EXERCISE DESCRIPTION -
Below are some entries. Copy each line in them that holds "blue".
(DATA RECORDS Opens)
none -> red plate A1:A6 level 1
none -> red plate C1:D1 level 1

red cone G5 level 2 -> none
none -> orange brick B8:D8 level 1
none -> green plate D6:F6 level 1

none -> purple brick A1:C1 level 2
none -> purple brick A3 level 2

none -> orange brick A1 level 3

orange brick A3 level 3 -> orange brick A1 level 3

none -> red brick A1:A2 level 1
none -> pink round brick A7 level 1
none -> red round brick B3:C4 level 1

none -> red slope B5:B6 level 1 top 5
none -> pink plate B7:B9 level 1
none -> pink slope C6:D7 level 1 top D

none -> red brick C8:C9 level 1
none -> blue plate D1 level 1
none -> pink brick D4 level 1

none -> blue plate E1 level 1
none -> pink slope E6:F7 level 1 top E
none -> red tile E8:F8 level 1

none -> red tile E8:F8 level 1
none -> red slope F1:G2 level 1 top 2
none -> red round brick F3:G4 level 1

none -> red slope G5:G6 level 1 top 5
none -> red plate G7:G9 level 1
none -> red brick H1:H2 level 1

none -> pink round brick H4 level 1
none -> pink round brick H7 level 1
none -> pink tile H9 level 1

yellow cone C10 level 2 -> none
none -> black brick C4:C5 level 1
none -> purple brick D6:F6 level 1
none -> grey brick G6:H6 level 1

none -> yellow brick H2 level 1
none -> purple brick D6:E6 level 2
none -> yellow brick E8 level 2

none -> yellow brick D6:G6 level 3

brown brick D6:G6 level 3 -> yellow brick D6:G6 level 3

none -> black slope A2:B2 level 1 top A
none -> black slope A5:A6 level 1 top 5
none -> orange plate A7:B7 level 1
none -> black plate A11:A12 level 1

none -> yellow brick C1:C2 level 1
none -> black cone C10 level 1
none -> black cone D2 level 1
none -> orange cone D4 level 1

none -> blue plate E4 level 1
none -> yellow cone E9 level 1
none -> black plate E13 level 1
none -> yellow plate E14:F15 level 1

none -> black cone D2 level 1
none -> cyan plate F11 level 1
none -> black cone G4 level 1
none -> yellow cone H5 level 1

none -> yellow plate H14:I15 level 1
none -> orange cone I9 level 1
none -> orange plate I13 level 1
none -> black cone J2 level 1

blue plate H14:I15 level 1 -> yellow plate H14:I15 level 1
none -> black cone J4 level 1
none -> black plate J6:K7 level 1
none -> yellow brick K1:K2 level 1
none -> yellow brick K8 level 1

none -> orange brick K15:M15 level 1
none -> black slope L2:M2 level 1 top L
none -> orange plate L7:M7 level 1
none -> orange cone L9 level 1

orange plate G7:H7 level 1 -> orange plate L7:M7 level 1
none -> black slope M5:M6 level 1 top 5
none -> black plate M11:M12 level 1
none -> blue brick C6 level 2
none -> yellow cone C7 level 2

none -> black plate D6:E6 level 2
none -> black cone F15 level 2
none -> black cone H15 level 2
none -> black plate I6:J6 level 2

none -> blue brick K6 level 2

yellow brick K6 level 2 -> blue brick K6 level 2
(DATA RECORDS Closes)
EXERCISE OUTPUT -
none -> blue plate D1 level 1
none -> blue plate E1 level 1
none -> blue plate E4 level 1
blue plate H14:I15 level 1 -> yellow plate H14:I15 level 1
none -> blue brick C6 level 2
none -> blue brick K6 level 2
yellow brick K6 level 2 -> blue brick K6 level 2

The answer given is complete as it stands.